(Dataset items)
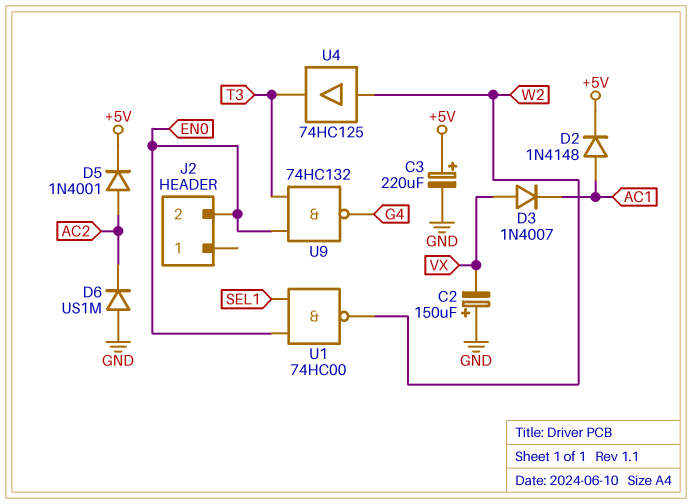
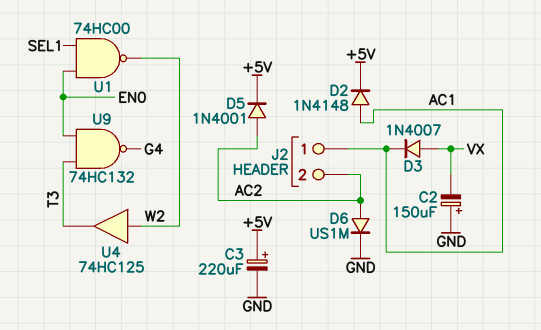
D6: diode US1M (A GND, K AC2) -> diode US1M (A AC2, K GND)
J2 pin 1: none -> AC1
J2 pin 2: EN0 -> AC2

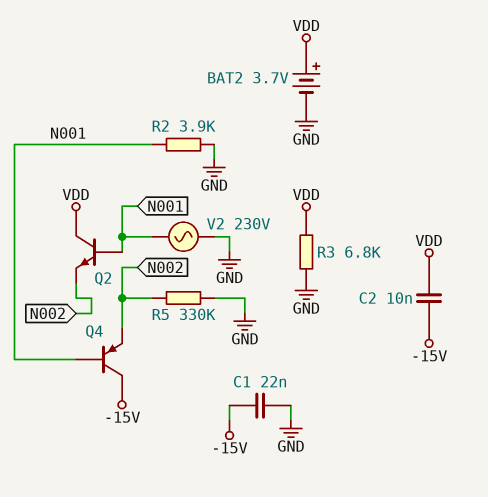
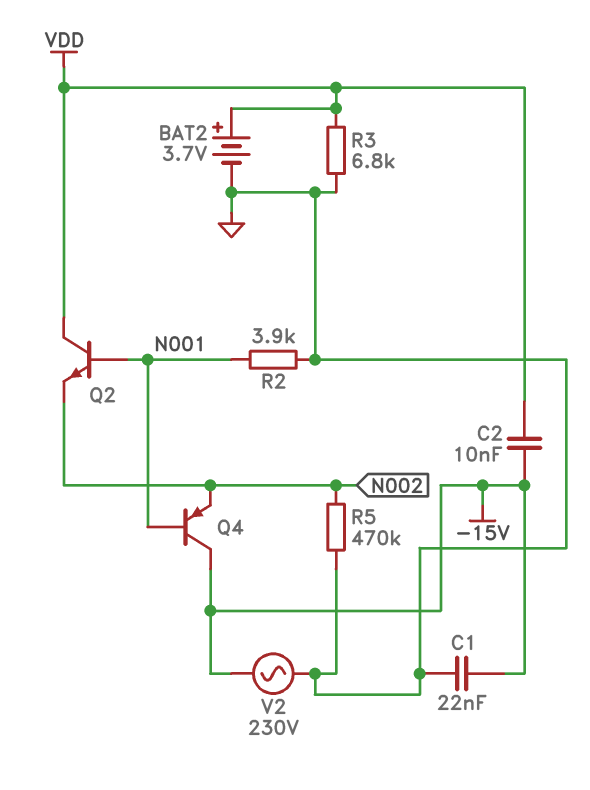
R5: 330k (GND, N002) -> 470k (GND, N002)
V2: AC 230V (GND, N001) -> AC 230V (-15V, GND)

» Required action
Find "J2 pin 1: none -> AC1" in the entries, then reproduce that line and each line after it exactly, through the last one. Pictures do not go in.

» Your response
J2 pin 1: none -> AC1
J2 pin 2: EN0 -> AC2

R5: 330k (GND, N002) -> 470k (GND, N002)
V2: AC 230V (GND, N001) -> AC 230V (-15V, GND)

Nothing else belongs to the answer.